* **Activity**:
Gather all lines from the material that contain "DGND".

* **Material for this exercise**:
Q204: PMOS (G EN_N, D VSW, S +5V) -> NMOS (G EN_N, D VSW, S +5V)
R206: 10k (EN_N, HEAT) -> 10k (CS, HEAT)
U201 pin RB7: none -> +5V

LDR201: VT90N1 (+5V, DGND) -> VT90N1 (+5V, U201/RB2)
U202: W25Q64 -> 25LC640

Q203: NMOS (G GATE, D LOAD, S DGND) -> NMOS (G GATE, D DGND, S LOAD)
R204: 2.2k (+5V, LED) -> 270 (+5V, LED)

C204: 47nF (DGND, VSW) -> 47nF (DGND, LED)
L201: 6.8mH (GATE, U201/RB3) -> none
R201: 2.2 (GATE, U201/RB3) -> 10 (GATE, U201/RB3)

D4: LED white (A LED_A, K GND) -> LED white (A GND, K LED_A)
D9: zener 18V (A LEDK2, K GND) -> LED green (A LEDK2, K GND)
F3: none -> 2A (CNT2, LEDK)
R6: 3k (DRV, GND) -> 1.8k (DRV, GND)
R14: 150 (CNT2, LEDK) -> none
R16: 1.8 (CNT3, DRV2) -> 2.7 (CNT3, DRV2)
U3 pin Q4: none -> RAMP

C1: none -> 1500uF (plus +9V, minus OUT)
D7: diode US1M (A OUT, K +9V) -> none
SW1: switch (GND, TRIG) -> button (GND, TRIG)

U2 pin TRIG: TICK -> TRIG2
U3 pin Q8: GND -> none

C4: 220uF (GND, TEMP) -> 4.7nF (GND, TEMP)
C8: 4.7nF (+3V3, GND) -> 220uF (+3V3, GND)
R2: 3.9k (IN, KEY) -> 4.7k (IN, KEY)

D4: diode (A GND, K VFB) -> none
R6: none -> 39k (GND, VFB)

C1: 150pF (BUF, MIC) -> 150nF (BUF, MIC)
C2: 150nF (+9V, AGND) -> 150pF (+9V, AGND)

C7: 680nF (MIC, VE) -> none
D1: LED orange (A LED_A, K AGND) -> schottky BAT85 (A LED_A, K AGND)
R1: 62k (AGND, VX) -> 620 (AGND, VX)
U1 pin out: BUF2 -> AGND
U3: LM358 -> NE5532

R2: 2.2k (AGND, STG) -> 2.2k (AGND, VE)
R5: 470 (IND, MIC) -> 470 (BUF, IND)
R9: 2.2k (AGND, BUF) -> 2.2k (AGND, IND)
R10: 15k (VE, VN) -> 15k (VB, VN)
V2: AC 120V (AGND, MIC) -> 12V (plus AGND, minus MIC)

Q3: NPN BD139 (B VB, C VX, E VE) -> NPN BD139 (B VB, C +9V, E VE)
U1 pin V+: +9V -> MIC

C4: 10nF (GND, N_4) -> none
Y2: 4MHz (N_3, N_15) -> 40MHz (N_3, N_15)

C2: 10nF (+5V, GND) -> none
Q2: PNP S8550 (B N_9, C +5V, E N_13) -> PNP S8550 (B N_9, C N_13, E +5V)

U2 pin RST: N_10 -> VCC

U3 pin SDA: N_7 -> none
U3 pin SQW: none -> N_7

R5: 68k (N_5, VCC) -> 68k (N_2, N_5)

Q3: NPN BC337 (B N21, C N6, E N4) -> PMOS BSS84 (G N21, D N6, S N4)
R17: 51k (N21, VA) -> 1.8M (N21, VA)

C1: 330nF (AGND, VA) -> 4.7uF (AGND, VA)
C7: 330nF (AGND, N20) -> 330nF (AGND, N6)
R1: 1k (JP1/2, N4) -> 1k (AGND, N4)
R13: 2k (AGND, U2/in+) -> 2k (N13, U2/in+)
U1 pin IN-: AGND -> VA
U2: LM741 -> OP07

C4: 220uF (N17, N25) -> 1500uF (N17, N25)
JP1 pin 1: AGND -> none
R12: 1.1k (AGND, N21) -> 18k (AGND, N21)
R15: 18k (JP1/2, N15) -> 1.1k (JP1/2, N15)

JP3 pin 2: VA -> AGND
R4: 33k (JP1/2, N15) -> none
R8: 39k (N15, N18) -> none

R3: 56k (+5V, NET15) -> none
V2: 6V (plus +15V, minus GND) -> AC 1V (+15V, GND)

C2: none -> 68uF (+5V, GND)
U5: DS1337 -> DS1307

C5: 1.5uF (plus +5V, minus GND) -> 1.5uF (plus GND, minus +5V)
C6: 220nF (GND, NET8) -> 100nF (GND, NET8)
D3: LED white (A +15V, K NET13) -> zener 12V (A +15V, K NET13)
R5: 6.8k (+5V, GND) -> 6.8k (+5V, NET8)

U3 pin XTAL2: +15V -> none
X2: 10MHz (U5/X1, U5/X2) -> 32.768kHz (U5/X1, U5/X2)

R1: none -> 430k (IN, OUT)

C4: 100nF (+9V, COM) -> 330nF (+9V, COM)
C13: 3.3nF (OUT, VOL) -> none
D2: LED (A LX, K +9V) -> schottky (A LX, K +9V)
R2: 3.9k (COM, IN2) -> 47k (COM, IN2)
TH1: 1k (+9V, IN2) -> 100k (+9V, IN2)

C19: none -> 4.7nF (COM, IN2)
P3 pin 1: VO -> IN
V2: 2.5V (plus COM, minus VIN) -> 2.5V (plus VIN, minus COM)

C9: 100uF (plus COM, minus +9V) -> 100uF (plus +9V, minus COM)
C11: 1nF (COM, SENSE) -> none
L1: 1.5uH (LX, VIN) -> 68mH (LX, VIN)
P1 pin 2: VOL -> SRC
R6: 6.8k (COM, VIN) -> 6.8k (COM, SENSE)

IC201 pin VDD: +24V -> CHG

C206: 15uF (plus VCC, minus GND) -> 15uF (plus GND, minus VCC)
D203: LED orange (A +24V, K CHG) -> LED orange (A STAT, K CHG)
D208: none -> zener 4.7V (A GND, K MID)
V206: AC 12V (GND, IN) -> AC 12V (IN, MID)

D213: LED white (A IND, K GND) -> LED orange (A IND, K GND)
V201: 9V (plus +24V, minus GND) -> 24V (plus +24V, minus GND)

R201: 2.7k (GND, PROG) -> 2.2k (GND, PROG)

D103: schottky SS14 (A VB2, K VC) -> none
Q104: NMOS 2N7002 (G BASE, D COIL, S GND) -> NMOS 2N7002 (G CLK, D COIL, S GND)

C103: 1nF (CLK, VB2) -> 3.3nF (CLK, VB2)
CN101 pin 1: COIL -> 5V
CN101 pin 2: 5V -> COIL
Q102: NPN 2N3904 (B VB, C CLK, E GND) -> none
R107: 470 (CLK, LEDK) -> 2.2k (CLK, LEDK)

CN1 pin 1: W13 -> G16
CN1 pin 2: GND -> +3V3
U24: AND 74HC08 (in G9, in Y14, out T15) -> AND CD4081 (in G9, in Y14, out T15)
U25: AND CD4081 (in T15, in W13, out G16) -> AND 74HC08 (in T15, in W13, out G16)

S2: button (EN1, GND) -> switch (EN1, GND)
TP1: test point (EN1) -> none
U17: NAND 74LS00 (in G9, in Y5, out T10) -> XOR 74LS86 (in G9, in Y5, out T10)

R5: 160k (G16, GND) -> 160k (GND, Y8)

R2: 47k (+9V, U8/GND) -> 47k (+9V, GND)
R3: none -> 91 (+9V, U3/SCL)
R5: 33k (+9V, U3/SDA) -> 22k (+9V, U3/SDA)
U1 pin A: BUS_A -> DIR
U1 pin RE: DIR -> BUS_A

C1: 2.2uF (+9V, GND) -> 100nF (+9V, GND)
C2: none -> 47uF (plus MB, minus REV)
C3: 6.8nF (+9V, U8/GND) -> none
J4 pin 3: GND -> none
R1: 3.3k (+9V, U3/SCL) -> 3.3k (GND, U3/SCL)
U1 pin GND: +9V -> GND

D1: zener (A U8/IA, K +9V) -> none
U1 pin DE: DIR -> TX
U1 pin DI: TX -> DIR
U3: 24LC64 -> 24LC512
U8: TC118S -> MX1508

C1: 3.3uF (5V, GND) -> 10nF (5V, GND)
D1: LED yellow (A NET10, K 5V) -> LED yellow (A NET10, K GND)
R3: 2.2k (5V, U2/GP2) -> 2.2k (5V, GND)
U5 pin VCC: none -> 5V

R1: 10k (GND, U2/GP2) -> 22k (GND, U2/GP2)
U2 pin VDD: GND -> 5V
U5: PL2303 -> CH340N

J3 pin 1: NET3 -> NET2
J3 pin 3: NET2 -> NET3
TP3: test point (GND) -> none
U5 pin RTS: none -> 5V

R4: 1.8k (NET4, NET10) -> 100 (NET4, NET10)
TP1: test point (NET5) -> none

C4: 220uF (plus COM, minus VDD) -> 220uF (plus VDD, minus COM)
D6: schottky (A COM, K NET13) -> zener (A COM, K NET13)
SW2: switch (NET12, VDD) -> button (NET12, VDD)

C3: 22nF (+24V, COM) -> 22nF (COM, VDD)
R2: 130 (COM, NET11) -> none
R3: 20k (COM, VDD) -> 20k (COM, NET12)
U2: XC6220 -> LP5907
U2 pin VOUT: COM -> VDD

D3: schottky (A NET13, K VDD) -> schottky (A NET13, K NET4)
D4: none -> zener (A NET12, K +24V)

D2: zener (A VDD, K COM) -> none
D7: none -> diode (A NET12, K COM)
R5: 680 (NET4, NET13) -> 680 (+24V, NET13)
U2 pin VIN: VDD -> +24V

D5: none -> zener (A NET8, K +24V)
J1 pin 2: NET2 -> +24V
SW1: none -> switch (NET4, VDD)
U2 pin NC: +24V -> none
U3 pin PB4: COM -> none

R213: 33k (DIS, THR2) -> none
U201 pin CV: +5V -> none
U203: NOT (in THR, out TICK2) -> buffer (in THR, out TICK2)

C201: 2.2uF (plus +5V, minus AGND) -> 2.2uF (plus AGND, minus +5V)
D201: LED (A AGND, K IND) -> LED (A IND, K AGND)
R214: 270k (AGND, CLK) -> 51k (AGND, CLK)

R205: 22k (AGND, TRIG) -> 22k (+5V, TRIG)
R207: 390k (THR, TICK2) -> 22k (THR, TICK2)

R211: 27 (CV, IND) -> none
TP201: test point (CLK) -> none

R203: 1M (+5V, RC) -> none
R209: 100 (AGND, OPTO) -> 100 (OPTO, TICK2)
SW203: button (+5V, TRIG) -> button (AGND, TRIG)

* **Result of this task**:
LDR201: VT90N1 (+5V, DGND) -> VT90N1 (+5V, U201/RB2)
Q203: NMOS (G GATE, D LOAD, S DGND) -> NMOS (G GATE, D DGND, S LOAD)
C204: 47nF (DGND, VSW) -> 47nF (DGND, LED)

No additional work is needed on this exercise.